- _Dataset content_:

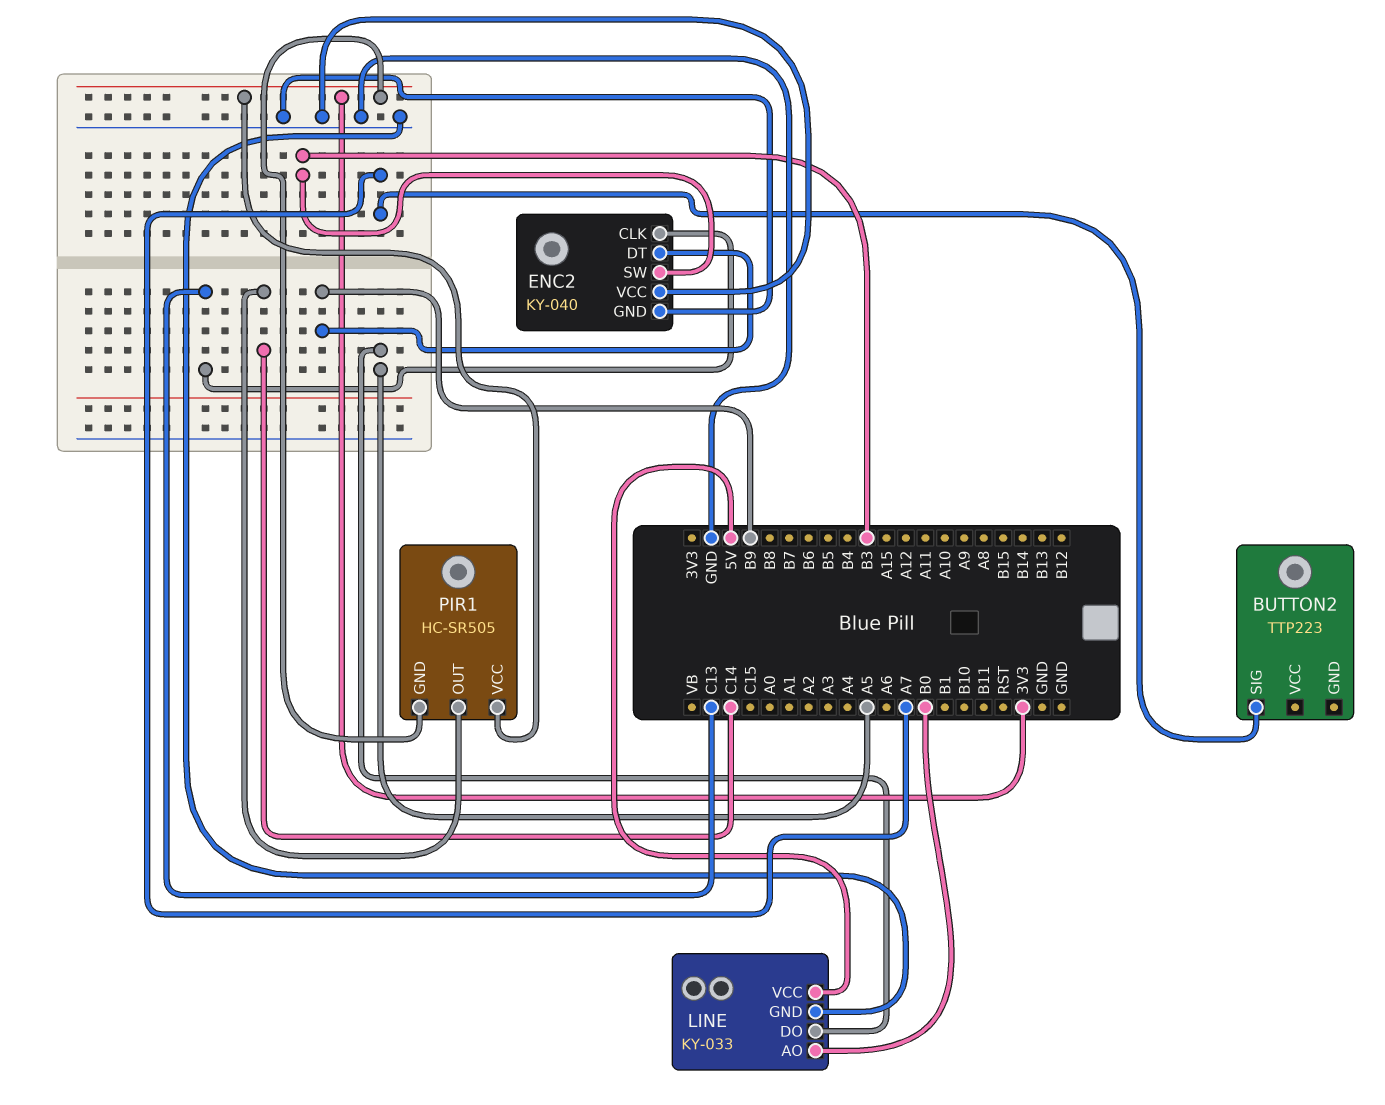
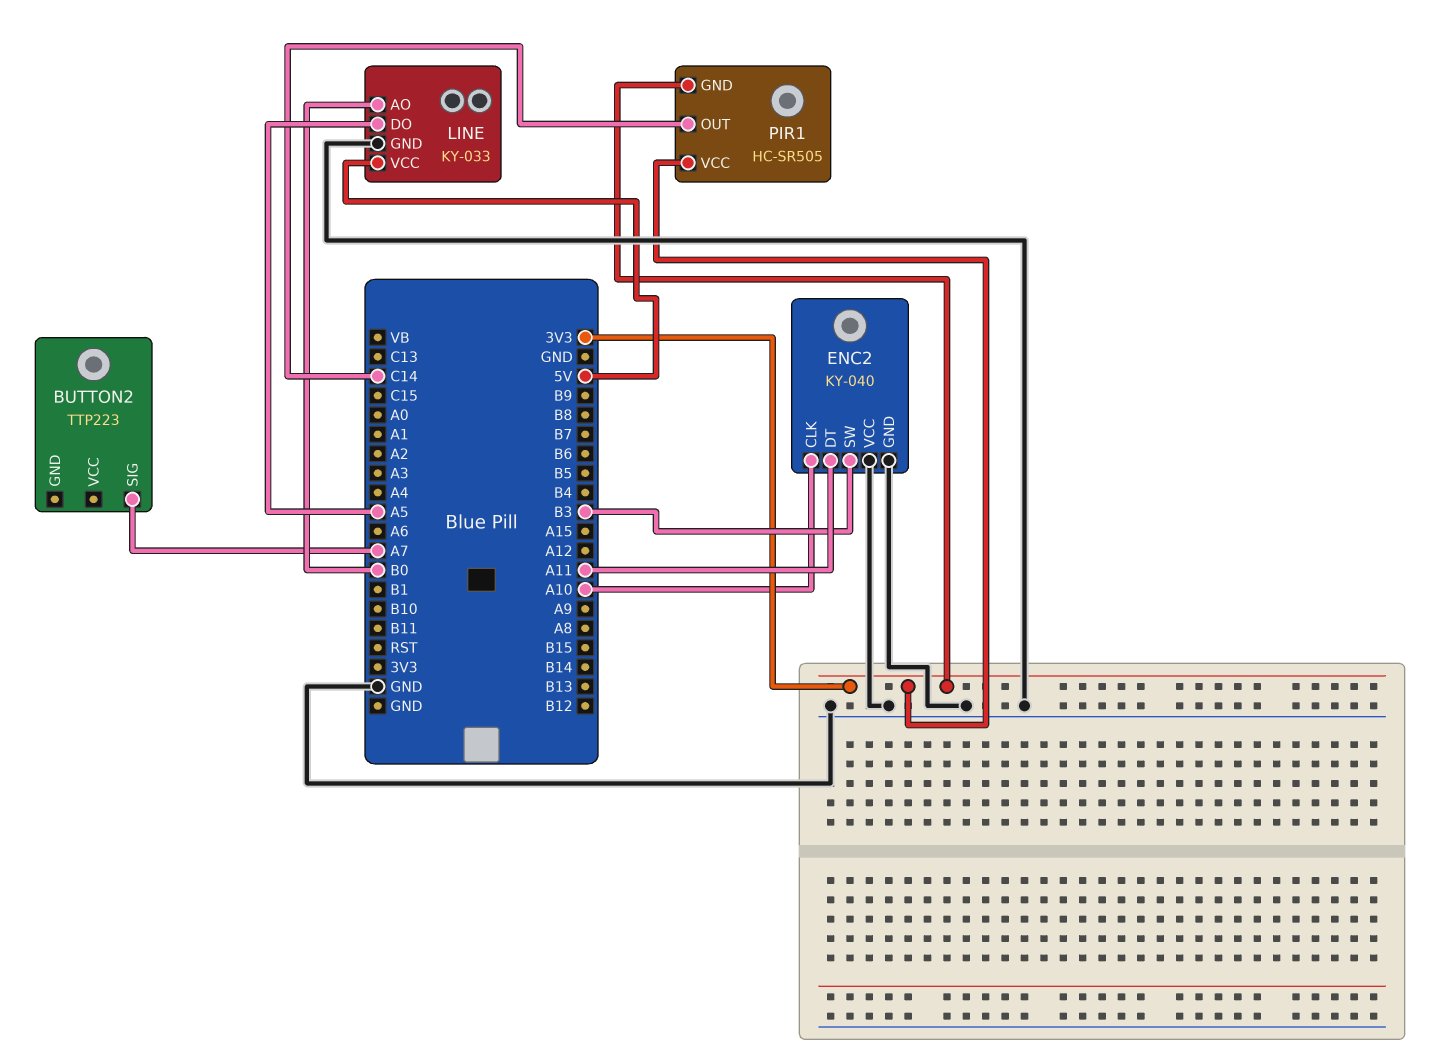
ENC2 pin CLK: C13 -> A10
ENC2 pin DT: B9 -> A11

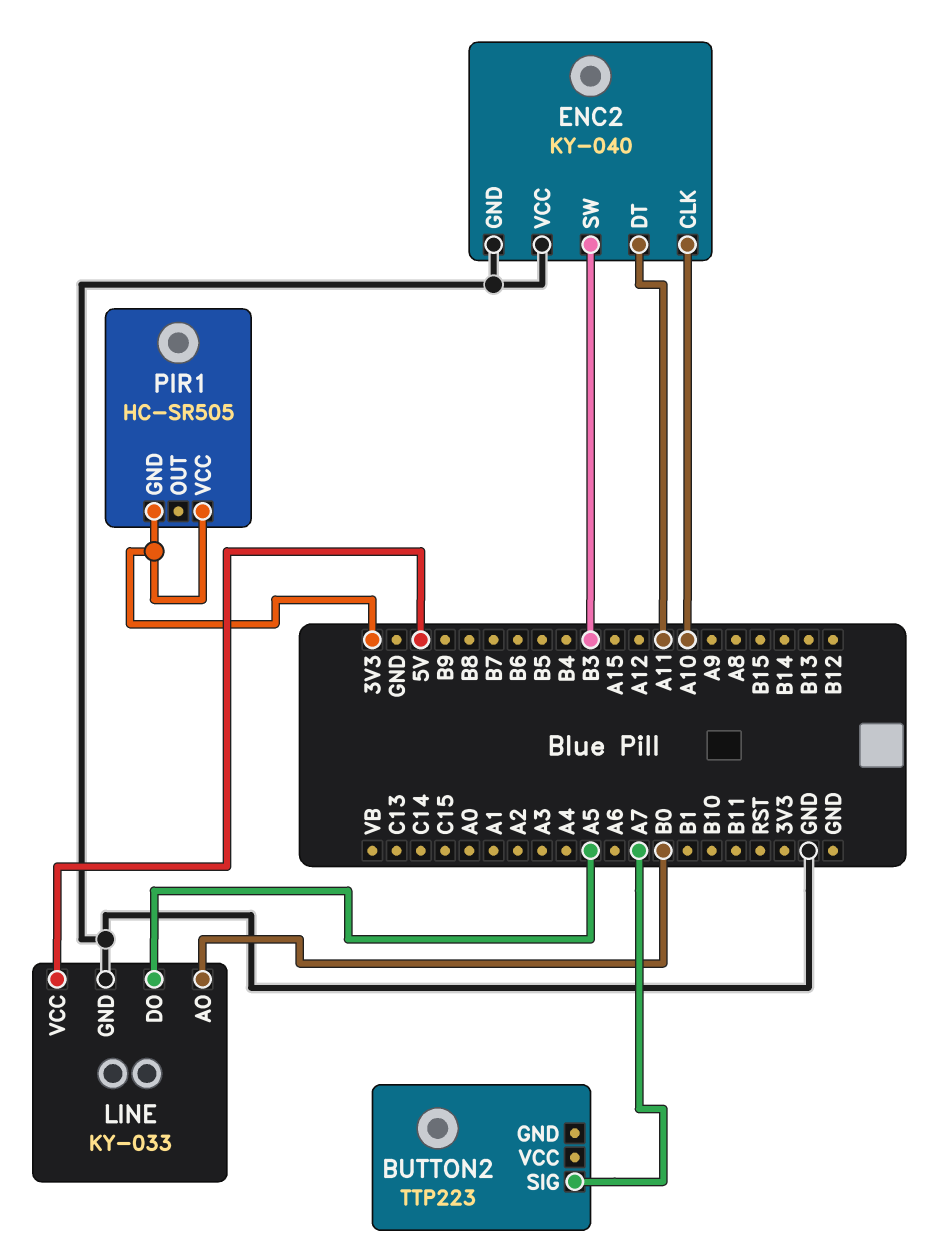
PIR1 pin OUT: C14 -> none

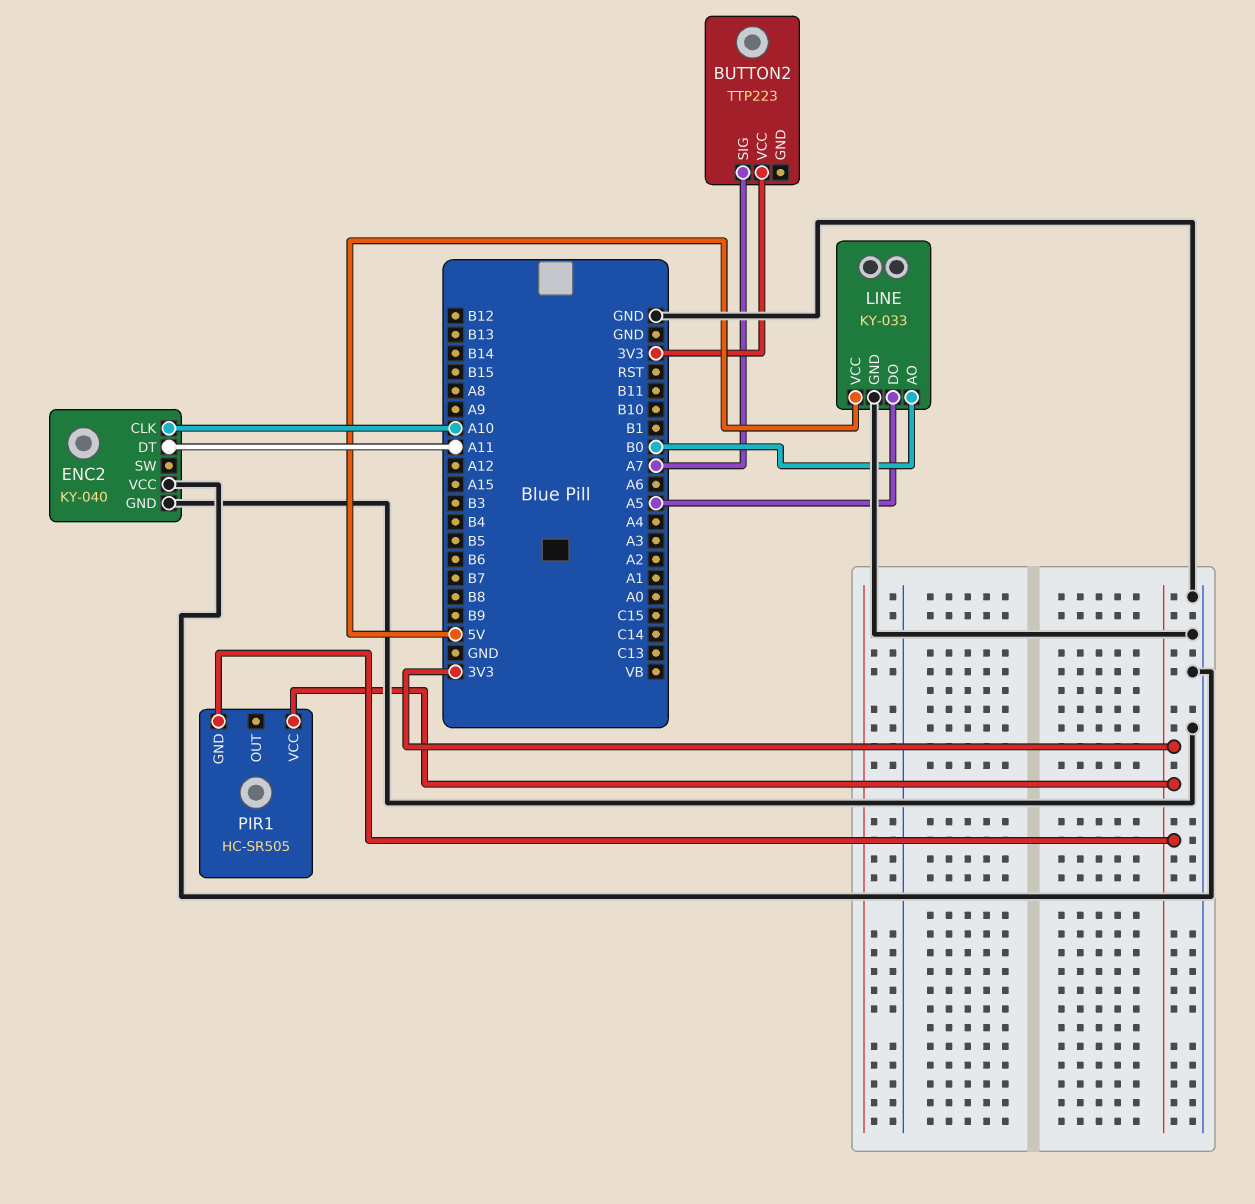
BUTTON2 pin VCC: none -> 3V3
ENC2 pin SW: B3 -> none

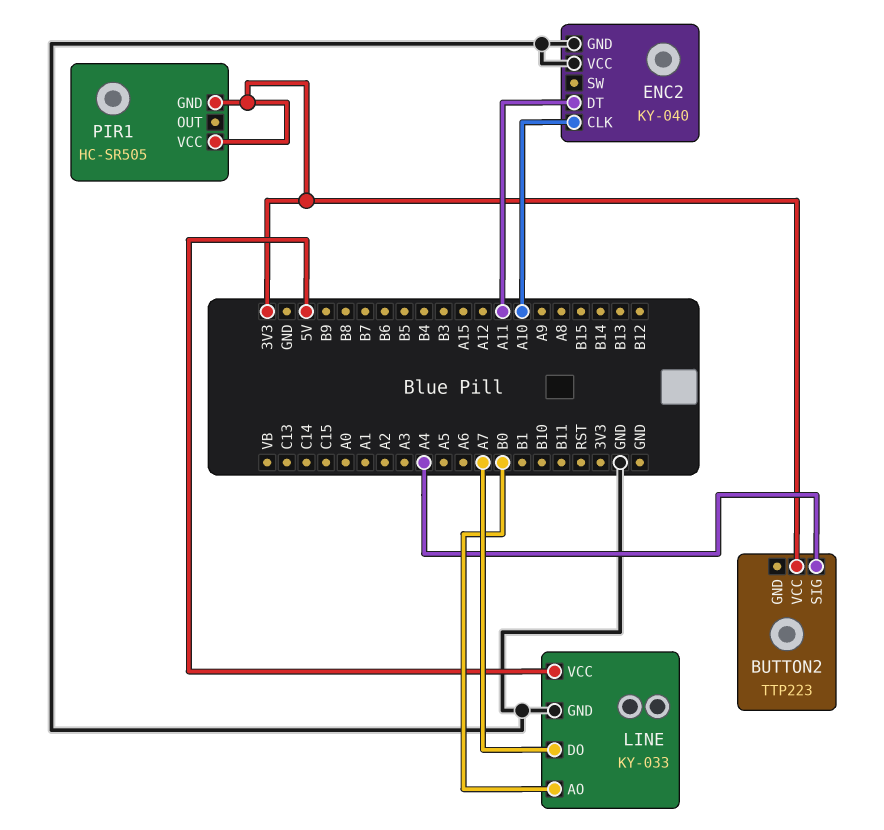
BUTTON2 pin SIG: A7 -> A4
LINE pin DO: A5 -> A7

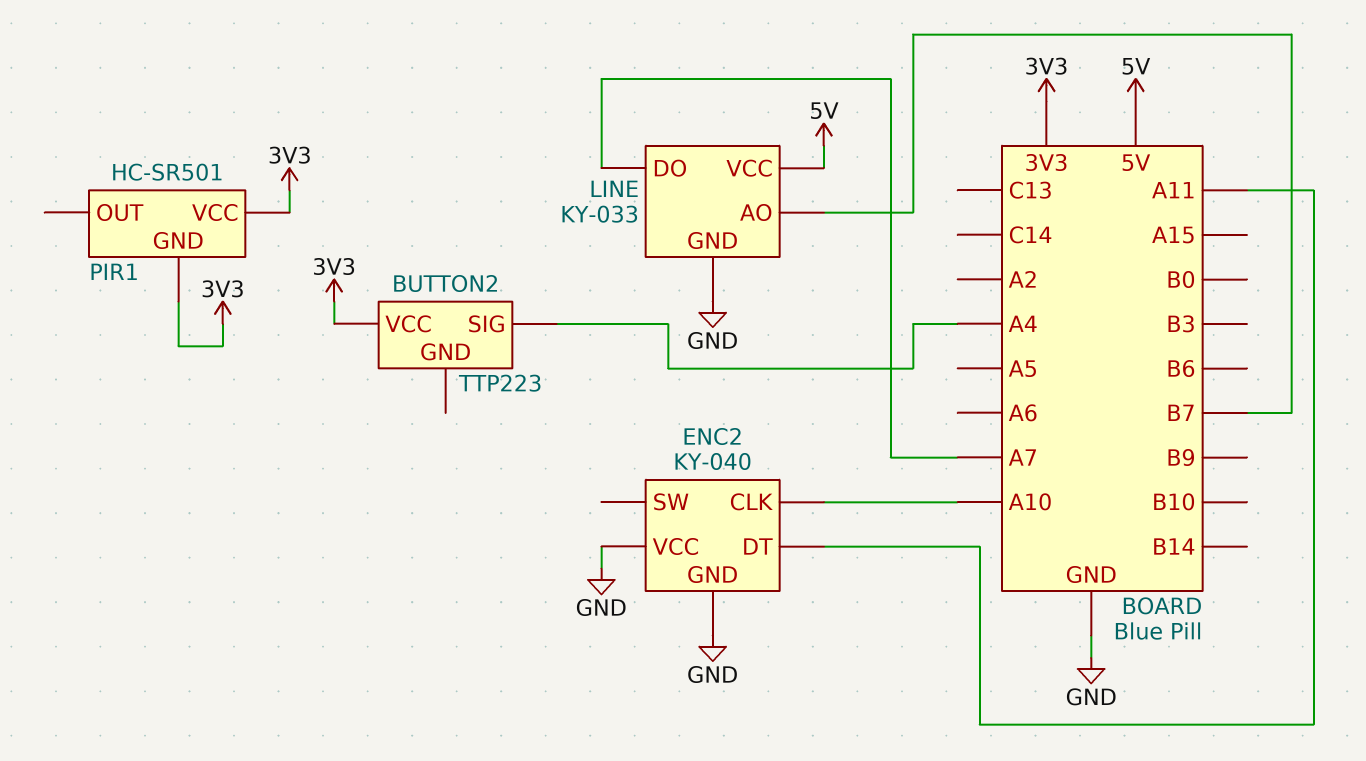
LINE pin AO: B0 -> B7
PIR1: HC-SR505 -> HC-SR501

- _Work item_:
Each line with the string "none" counts once; report how many such lines the material has, as a bare number.

- _Response below_:
3